WHAT TO PRODUCE -
Please transcribe the data exactly as shown, skipping the images.

DATA SHOWN -
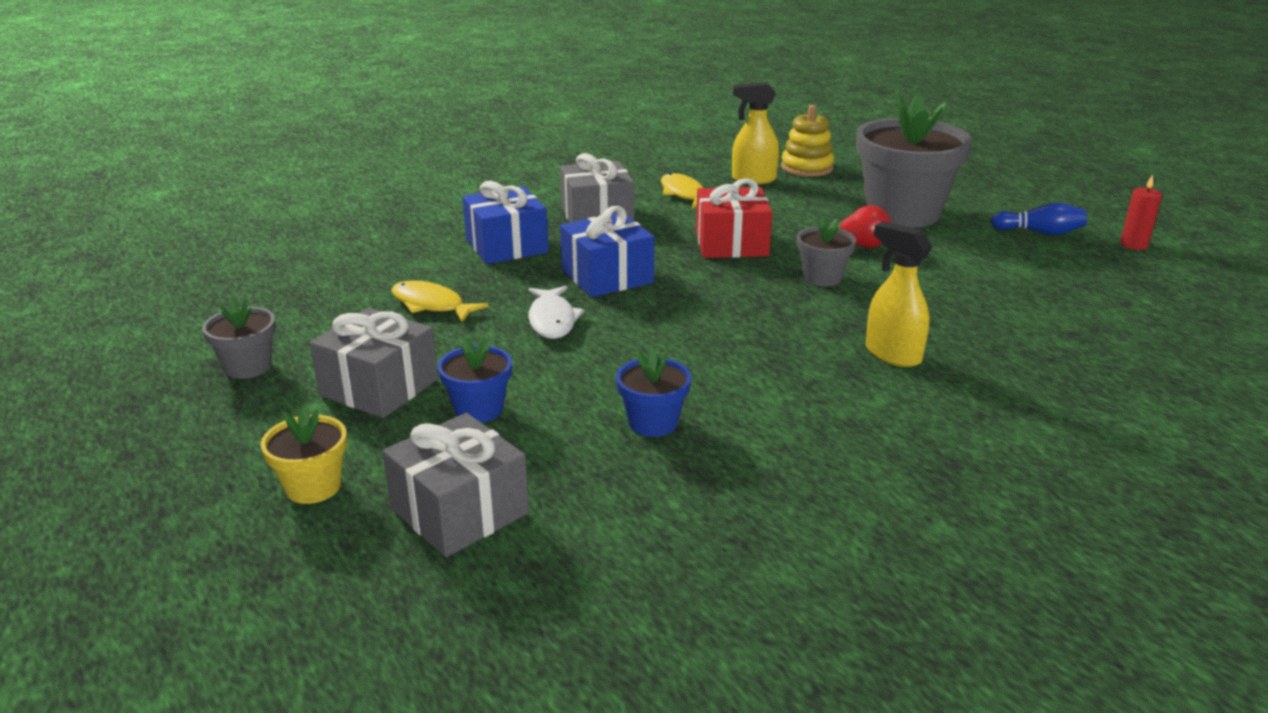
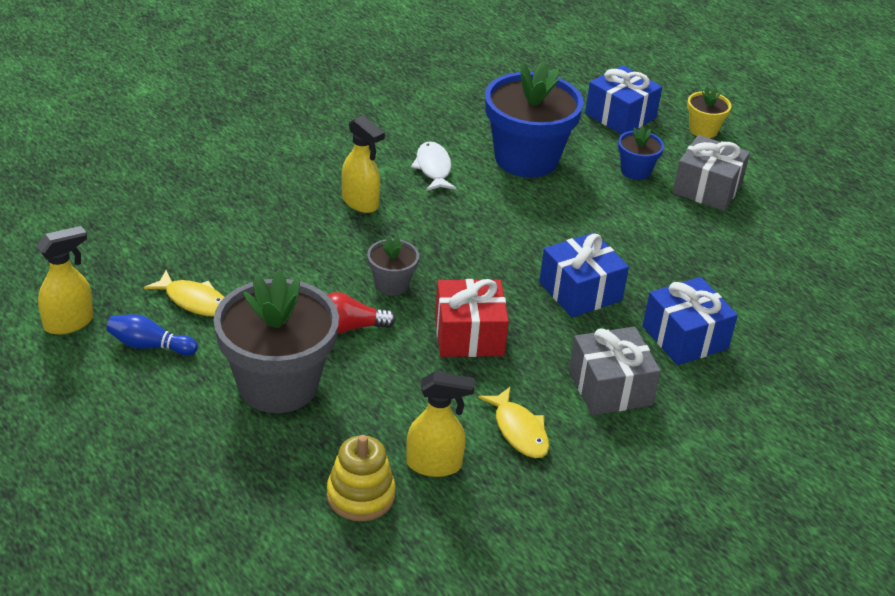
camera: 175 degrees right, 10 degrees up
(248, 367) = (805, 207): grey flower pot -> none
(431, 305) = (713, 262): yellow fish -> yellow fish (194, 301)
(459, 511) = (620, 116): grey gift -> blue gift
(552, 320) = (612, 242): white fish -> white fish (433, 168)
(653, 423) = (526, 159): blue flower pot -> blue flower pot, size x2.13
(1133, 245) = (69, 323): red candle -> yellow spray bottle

EXPECTED OUTPUT -
camera: 175 degrees right, 10 degrees up
(248, 367) = (805, 207): grey flower pot -> none
(431, 305) = (713, 262): yellow fish -> yellow fish (194, 301)
(459, 511) = (620, 116): grey gift -> blue gift
(552, 320) = (612, 242): white fish -> white fish (433, 168)
(653, 423) = (526, 159): blue flower pot -> blue flower pot, size x2.13
(1133, 245) = (69, 323): red candle -> yellow spray bottle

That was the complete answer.